- Assigned task -
Each entry below should be retyped exactly as given.

[Coordinate-based object records]
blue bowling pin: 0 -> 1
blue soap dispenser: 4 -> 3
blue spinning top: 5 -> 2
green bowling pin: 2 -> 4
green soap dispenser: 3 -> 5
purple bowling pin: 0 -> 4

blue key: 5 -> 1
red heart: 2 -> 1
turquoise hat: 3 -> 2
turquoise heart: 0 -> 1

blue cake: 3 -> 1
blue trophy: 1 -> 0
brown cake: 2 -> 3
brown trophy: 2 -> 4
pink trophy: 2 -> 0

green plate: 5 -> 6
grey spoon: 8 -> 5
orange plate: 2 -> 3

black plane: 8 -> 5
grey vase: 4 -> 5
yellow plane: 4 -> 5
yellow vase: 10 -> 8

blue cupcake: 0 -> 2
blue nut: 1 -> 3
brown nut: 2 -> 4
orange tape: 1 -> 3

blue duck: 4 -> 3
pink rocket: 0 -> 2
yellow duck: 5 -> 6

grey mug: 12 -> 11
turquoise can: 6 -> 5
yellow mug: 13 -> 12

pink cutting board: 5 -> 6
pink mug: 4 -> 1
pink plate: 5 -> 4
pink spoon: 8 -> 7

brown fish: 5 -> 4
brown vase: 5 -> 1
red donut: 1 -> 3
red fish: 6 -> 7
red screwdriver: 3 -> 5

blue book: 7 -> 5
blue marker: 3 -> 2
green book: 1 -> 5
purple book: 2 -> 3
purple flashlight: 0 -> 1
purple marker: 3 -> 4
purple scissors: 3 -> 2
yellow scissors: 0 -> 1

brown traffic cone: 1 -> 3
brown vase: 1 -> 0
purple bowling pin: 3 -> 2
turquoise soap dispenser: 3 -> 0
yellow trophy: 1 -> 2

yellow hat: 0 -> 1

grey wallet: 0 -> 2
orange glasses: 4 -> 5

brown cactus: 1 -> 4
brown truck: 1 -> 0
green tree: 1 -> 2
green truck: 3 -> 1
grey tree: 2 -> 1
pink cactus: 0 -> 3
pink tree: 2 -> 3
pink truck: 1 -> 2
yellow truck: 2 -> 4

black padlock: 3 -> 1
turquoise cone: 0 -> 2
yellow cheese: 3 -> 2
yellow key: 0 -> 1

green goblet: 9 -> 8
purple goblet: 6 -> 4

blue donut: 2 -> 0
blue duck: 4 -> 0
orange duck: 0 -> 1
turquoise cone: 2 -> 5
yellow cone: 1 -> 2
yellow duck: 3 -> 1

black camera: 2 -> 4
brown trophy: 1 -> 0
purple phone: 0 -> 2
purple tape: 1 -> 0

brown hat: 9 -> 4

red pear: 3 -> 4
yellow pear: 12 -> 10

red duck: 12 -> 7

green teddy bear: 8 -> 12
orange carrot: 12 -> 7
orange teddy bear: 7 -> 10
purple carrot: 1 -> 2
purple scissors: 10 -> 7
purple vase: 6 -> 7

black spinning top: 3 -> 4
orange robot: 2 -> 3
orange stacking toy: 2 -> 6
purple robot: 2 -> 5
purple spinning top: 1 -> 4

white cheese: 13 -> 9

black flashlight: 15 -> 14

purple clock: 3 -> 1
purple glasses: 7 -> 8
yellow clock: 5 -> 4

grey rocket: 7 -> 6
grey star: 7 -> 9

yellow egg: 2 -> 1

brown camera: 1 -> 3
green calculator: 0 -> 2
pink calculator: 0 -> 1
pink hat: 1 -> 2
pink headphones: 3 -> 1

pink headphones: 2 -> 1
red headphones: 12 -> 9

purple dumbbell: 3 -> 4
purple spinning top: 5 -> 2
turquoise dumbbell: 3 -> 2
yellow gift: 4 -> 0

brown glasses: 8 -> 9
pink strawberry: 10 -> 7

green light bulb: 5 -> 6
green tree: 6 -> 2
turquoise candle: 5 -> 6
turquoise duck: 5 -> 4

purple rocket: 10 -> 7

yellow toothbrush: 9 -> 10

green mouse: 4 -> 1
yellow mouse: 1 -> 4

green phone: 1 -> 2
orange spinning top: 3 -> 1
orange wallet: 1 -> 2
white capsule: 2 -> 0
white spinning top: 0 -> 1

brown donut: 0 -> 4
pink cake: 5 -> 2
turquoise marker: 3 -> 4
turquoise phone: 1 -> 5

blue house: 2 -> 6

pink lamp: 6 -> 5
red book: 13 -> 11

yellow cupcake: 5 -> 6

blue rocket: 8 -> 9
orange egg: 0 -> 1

- Solution to the problem -
blue bowling pin: 0 -> 1
blue soap dispenser: 4 -> 3
blue spinning top: 5 -> 2
green bowling pin: 2 -> 4
green soap dispenser: 3 -> 5
purple bowling pin: 0 -> 4

blue key: 5 -> 1
red heart: 2 -> 1
turquoise hat: 3 -> 2
turquoise heart: 0 -> 1

blue cake: 3 -> 1
blue trophy: 1 -> 0
brown cake: 2 -> 3
brown trophy: 2 -> 4
pink trophy: 2 -> 0

green plate: 5 -> 6
grey spoon: 8 -> 5
orange plate: 2 -> 3

black plane: 8 -> 5
grey vase: 4 -> 5
yellow plane: 4 -> 5
yellow vase: 10 -> 8

blue cupcake: 0 -> 2
blue nut: 1 -> 3
brown nut: 2 -> 4
orange tape: 1 -> 3

blue duck: 4 -> 3
pink rocket: 0 -> 2
yellow duck: 5 -> 6

grey mug: 12 -> 11
turquoise can: 6 -> 5
yellow mug: 13 -> 12

pink cutting board: 5 -> 6
pink mug: 4 -> 1
pink plate: 5 -> 4
pink spoon: 8 -> 7

brown fish: 5 -> 4
brown vase: 5 -> 1
red donut: 1 -> 3
red fish: 6 -> 7
red screwdriver: 3 -> 5

blue book: 7 -> 5
blue marker: 3 -> 2
green book: 1 -> 5
purple book: 2 -> 3
purple flashlight: 0 -> 1
purple marker: 3 -> 4
purple scissors: 3 -> 2
yellow scissors: 0 -> 1

brown traffic cone: 1 -> 3
brown vase: 1 -> 0
purple bowling pin: 3 -> 2
turquoise soap dispenser: 3 -> 0
yellow trophy: 1 -> 2

yellow hat: 0 -> 1

grey wallet: 0 -> 2
orange glasses: 4 -> 5

brown cactus: 1 -> 4
brown truck: 1 -> 0
green tree: 1 -> 2
green truck: 3 -> 1
grey tree: 2 -> 1
pink cactus: 0 -> 3
pink tree: 2 -> 3
pink truck: 1 -> 2
yellow truck: 2 -> 4

black padlock: 3 -> 1
turquoise cone: 0 -> 2
yellow cheese: 3 -> 2
yellow key: 0 -> 1

green goblet: 9 -> 8
purple goblet: 6 -> 4

blue donut: 2 -> 0
blue duck: 4 -> 0
orange duck: 0 -> 1
turquoise cone: 2 -> 5
yellow cone: 1 -> 2
yellow duck: 3 -> 1

black camera: 2 -> 4
brown trophy: 1 -> 0
purple phone: 0 -> 2
purple tape: 1 -> 0

brown hat: 9 -> 4

red pear: 3 -> 4
yellow pear: 12 -> 10

red duck: 12 -> 7

green teddy bear: 8 -> 12
orange carrot: 12 -> 7
orange teddy bear: 7 -> 10
purple carrot: 1 -> 2
purple scissors: 10 -> 7
purple vase: 6 -> 7

black spinning top: 3 -> 4
orange robot: 2 -> 3
orange stacking toy: 2 -> 6
purple robot: 2 -> 5
purple spinning top: 1 -> 4

white cheese: 13 -> 9

black flashlight: 15 -> 14

purple clock: 3 -> 1
purple glasses: 7 -> 8
yellow clock: 5 -> 4

grey rocket: 7 -> 6
grey star: 7 -> 9

yellow egg: 2 -> 1

brown camera: 1 -> 3
green calculator: 0 -> 2
pink calculator: 0 -> 1
pink hat: 1 -> 2
pink headphones: 3 -> 1

pink headphones: 2 -> 1
red headphones: 12 -> 9

purple dumbbell: 3 -> 4
purple spinning top: 5 -> 2
turquoise dumbbell: 3 -> 2
yellow gift: 4 -> 0

brown glasses: 8 -> 9
pink strawberry: 10 -> 7

green light bulb: 5 -> 6
green tree: 6 -> 2
turquoise candle: 5 -> 6
turquoise duck: 5 -> 4

purple rocket: 10 -> 7

yellow toothbrush: 9 -> 10

green mouse: 4 -> 1
yellow mouse: 1 -> 4

green phone: 1 -> 2
orange spinning top: 3 -> 1
orange wallet: 1 -> 2
white capsule: 2 -> 0
white spinning top: 0 -> 1

brown donut: 0 -> 4
pink cake: 5 -> 2
turquoise marker: 3 -> 4
turquoise phone: 1 -> 5

blue house: 2 -> 6

pink lamp: 6 -> 5
red book: 13 -> 11

yellow cupcake: 5 -> 6

blue rocket: 8 -> 9
orange egg: 0 -> 1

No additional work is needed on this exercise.